## Task statement:
Reproduce, word for word, every line starting at the line that contains "black egg: 2 -> 3" and ending with the final line of the entries.

Material supplied START

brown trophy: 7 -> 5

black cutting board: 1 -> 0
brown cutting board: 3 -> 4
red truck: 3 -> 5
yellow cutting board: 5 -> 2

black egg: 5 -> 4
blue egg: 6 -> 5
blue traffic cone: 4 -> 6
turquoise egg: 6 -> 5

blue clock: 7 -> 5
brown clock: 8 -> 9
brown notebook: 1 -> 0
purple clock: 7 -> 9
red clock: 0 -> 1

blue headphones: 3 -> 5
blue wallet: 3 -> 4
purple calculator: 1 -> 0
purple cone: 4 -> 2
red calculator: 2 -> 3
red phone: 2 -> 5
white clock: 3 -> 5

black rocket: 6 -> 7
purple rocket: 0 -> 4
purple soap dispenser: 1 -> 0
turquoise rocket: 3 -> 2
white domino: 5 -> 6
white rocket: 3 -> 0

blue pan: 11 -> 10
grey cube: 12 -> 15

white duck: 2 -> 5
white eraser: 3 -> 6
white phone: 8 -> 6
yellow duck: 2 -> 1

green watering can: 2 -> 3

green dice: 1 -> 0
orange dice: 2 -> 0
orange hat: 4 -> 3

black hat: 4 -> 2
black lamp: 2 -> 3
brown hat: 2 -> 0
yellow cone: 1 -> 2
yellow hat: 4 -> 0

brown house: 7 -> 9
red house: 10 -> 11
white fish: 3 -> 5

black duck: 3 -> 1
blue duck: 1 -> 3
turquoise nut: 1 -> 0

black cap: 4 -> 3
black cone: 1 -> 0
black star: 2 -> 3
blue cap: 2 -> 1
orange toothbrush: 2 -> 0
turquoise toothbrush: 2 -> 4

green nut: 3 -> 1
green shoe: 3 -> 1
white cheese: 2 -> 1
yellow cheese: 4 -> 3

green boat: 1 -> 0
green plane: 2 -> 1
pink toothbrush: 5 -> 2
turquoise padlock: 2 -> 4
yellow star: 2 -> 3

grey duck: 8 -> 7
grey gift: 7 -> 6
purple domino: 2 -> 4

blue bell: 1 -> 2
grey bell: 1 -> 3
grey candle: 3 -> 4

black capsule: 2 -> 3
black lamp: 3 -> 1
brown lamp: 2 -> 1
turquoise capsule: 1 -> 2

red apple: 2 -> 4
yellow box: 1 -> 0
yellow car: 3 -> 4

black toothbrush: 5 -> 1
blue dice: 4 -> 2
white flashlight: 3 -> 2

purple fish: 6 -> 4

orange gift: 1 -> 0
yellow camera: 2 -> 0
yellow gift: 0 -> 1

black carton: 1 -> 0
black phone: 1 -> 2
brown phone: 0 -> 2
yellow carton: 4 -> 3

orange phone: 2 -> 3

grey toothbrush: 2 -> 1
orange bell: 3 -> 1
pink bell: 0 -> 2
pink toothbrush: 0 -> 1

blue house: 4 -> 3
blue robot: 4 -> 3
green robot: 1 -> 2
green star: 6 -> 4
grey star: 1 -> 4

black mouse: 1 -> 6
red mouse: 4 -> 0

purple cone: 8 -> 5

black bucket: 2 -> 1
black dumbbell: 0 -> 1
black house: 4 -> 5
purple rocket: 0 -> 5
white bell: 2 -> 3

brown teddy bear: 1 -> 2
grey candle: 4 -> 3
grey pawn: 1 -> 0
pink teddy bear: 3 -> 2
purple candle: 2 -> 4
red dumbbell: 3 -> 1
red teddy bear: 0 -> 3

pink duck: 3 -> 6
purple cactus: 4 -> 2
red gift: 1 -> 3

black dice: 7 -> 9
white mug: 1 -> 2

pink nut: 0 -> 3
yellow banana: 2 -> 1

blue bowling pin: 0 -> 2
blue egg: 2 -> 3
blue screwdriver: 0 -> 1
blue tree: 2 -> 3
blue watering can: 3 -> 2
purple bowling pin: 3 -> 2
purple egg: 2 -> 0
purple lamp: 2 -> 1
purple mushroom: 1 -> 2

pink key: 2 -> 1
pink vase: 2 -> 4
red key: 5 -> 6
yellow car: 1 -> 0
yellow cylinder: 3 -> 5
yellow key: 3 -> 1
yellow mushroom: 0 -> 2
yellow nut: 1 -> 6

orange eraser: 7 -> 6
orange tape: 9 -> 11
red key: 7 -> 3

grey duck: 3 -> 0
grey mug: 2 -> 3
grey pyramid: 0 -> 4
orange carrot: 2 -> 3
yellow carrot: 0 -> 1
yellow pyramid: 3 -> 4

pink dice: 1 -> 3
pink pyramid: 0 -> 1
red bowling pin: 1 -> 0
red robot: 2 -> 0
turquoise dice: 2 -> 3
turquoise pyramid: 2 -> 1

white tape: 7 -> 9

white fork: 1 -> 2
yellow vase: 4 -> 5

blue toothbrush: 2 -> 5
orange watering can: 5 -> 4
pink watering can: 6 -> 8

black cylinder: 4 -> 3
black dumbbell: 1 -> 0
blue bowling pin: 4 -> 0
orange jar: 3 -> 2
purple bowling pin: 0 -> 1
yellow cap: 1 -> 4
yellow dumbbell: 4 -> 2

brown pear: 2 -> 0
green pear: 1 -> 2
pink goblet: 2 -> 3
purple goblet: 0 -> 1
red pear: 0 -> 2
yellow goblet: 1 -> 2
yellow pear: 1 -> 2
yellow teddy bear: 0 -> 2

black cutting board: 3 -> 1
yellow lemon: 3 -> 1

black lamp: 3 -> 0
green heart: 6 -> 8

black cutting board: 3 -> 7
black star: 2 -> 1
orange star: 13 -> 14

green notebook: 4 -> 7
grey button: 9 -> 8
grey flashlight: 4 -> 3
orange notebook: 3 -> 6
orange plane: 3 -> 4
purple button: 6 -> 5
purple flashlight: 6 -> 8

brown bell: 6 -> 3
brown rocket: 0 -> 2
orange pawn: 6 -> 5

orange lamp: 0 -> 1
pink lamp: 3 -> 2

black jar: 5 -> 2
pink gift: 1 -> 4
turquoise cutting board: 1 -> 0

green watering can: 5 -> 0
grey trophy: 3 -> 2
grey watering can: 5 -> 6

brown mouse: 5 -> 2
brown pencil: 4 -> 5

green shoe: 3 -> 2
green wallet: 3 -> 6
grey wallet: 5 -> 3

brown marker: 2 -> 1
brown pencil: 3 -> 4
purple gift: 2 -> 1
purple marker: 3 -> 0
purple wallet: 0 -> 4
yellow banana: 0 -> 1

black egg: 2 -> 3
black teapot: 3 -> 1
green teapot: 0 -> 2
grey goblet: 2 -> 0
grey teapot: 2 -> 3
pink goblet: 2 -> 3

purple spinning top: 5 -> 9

Material supplied END

## Finished task:
black egg: 2 -> 3
black teapot: 3 -> 1
green teapot: 0 -> 2
grey goblet: 2 -> 0
grey teapot: 2 -> 3
pink goblet: 2 -> 3

purple spinning top: 5 -> 9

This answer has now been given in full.